-- Problem description --
Return all the lines below in which the string "wallet" appears.

-- Collection entries --
....................
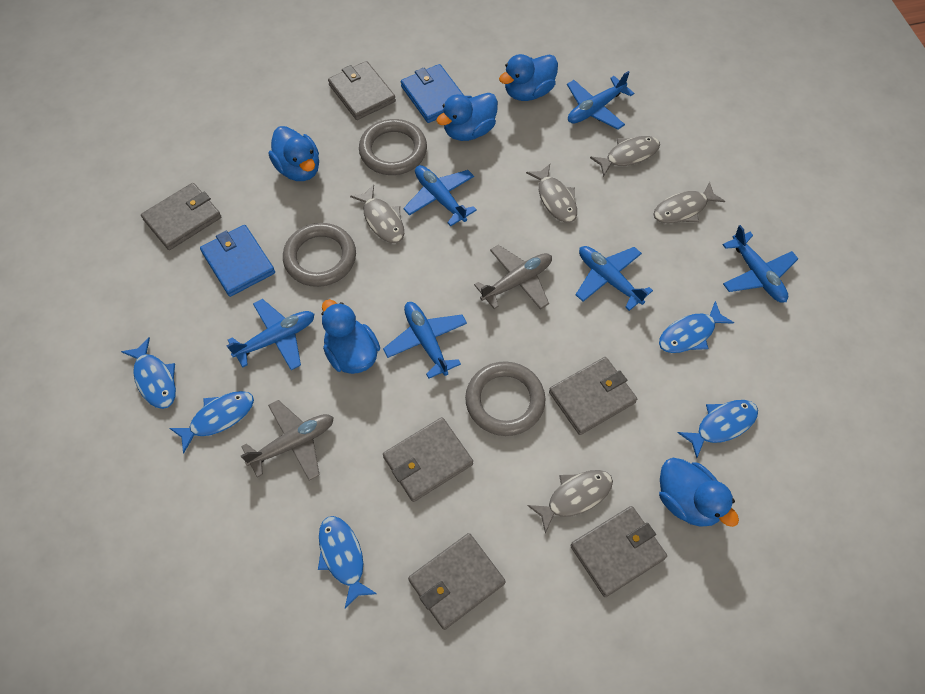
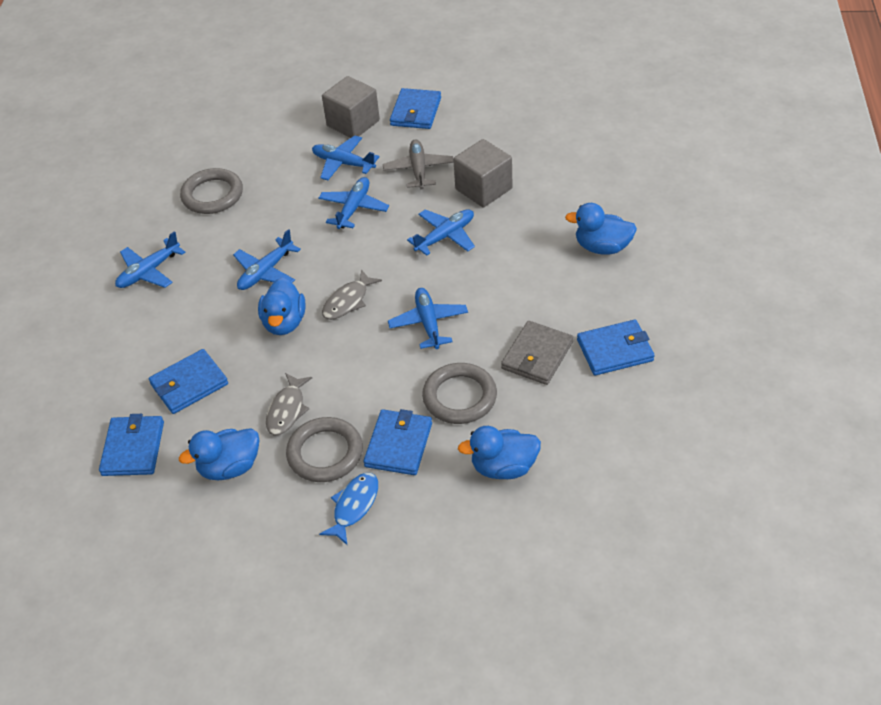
blue duck: [269,126,319,181] [321,299,380,374] [436,93,498,141] [499,54,558,101] [659,458,739,527] = 5 -> [179,428,259,480] [258,277,305,335] [458,426,541,479] [565,203,637,255] = 4
blue fish: [121,337,176,409] [169,391,254,453] [318,516,377,608] [659,301,734,353] [678,400,758,458] = 5 -> [319,473,378,546] = 1
blue wallet: [200,225,275,297] [401,64,463,123] = 2 -> [99,414,164,476] [149,349,228,414] [363,409,432,475] [390,88,441,129] [577,319,655,376] = 5
grey cube: none = 0 -> [322,76,380,138] [453,139,513,207] = 2
grey fish: [350,185,404,243] [526,164,577,223] [528,470,613,534] [590,136,660,177] [653,182,725,223] = 5 -> [266,373,312,436] [322,270,382,320] = 2
grey plane: [241,400,334,481] [474,245,552,309] = 2 -> [383,139,454,190] = 1
grey wallet: [141,183,221,250] [328,61,396,120] [383,417,473,502] [408,533,506,630] [549,357,637,435] [570,506,667,597] = 6 -> [501,321,573,385] = 1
....................
-- Your response --
blue wallet: [200,225,275,297] [401,64,463,123] = 2 -> [99,414,164,476] [149,349,228,414] [363,409,432,475] [390,88,441,129] [577,319,655,376] = 5
grey wallet: [141,183,221,250] [328,61,396,120] [383,417,473,502] [408,533,506,630] [549,357,637,435] [570,506,667,597] = 6 -> [501,321,573,385] = 1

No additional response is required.